» Task details: The word "white" marks the lines to report; pull each of them from the listing.

——

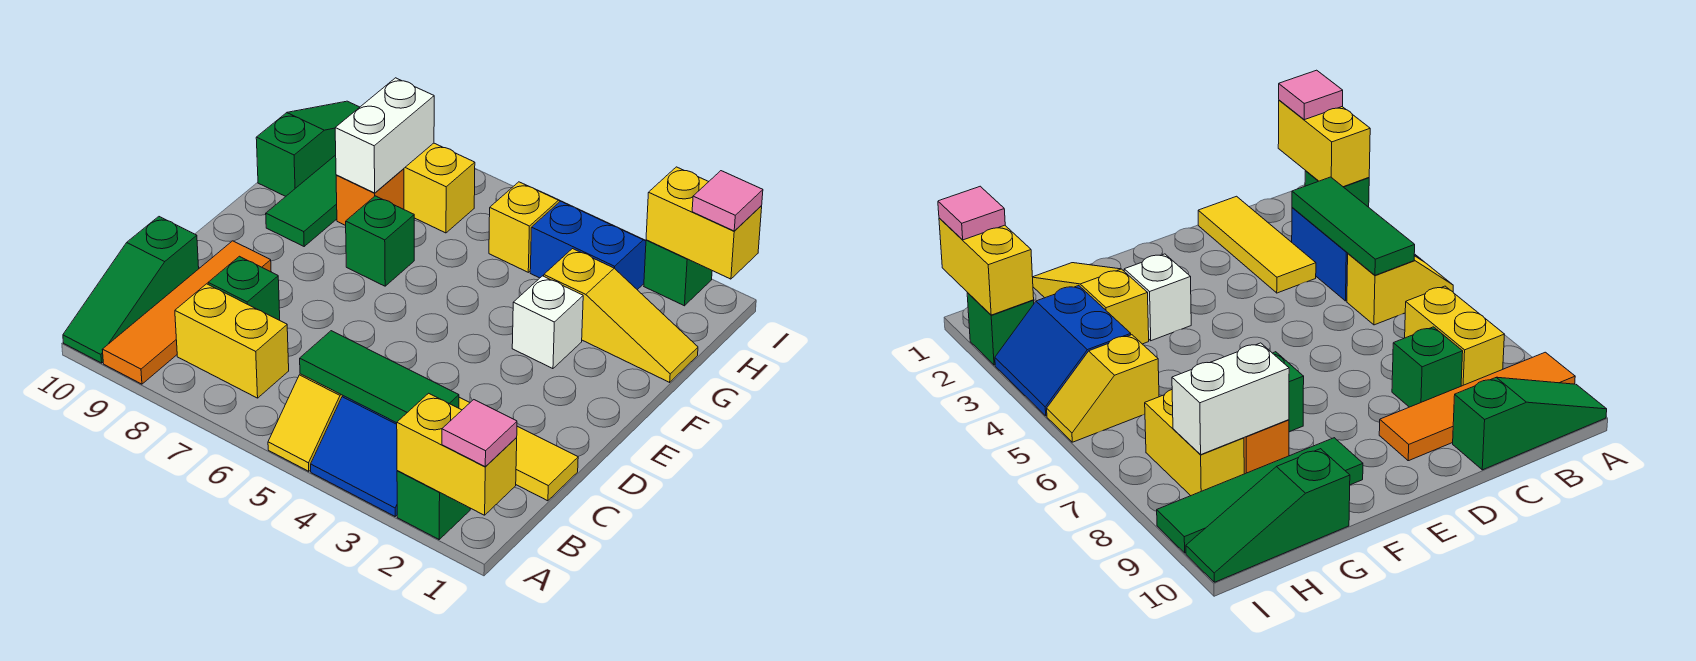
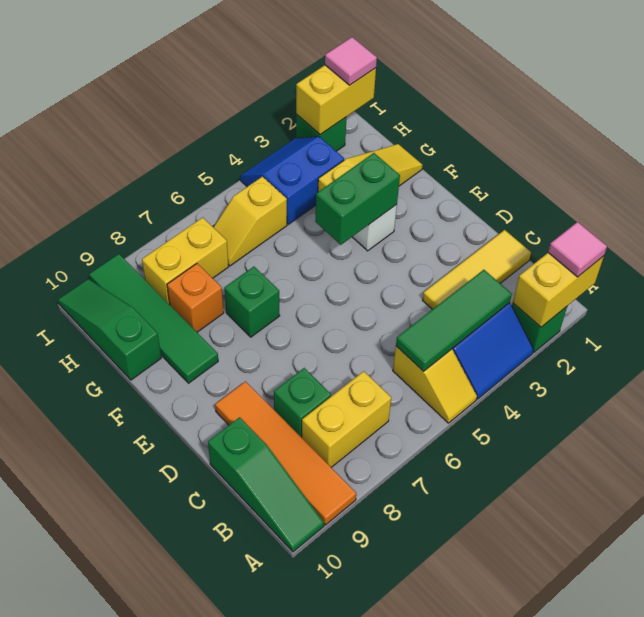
none -> green brick F3:F4 level 2
white brick G8:H8 level 2 -> none
yellow slope H5:I5 level 1 top H -> yellow slope H5:H6 level 1 top 5

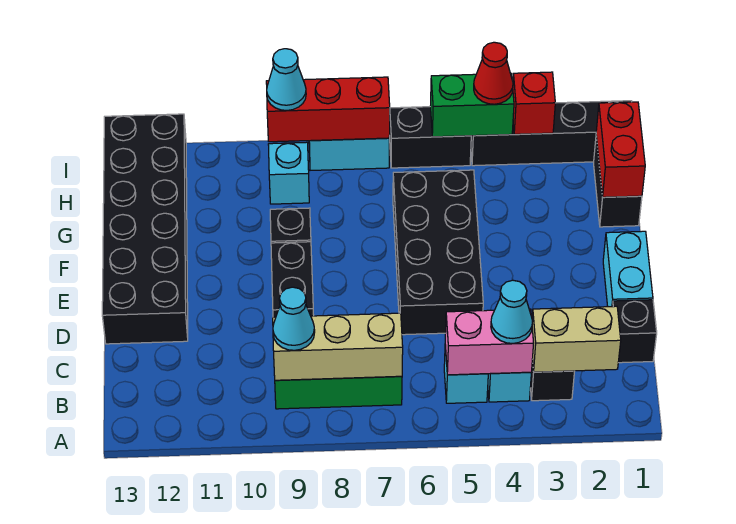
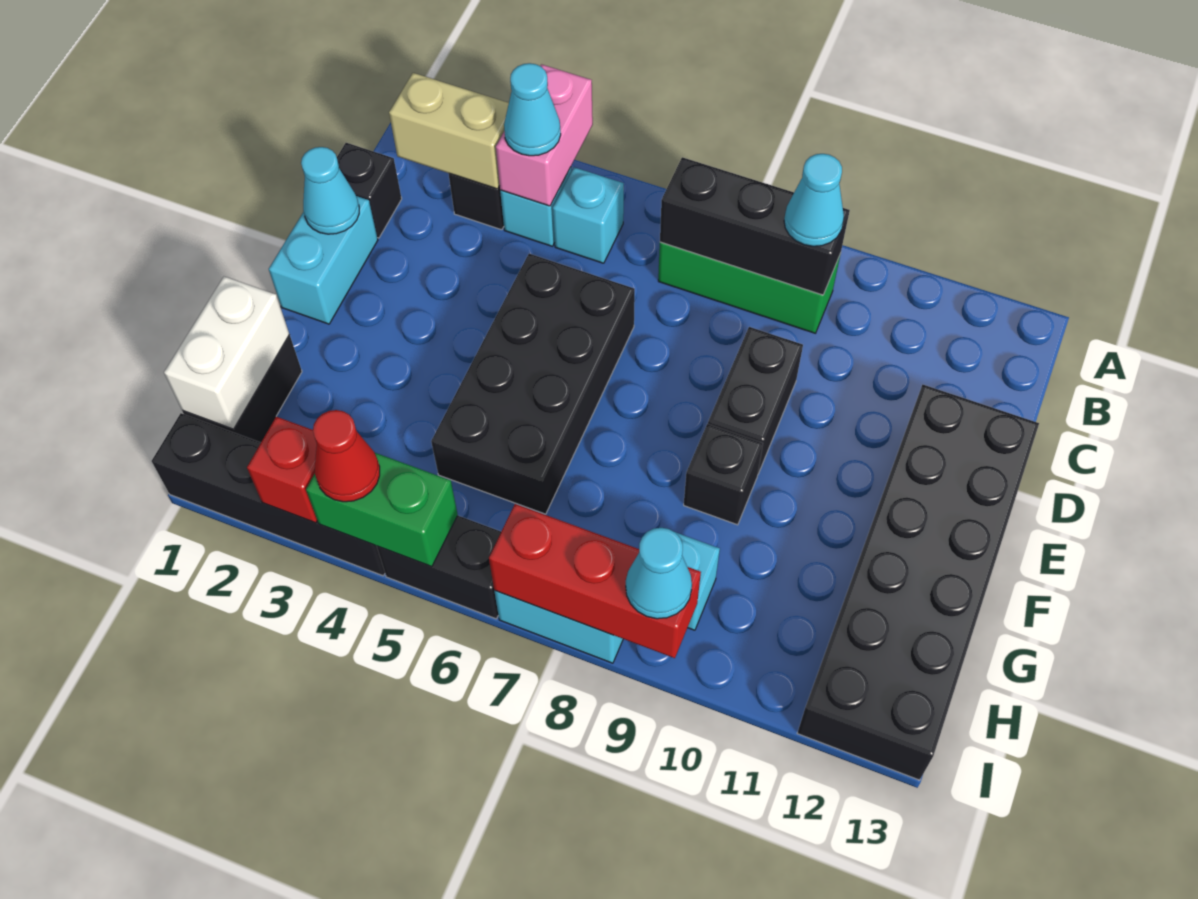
pink brick B4:B5 level 2 -> pink brick A4:B4 level 2
tan brick B7:B9 level 2 -> black brick B7:B9 level 2
none -> cyan cone D1 level 2
red brick G1:H1 level 2 -> white brick G1:H1 level 2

——

» Reply to the exercise:
white brick G8:H8 level 2 -> none
red brick G1:H1 level 2 -> white brick G1:H1 level 2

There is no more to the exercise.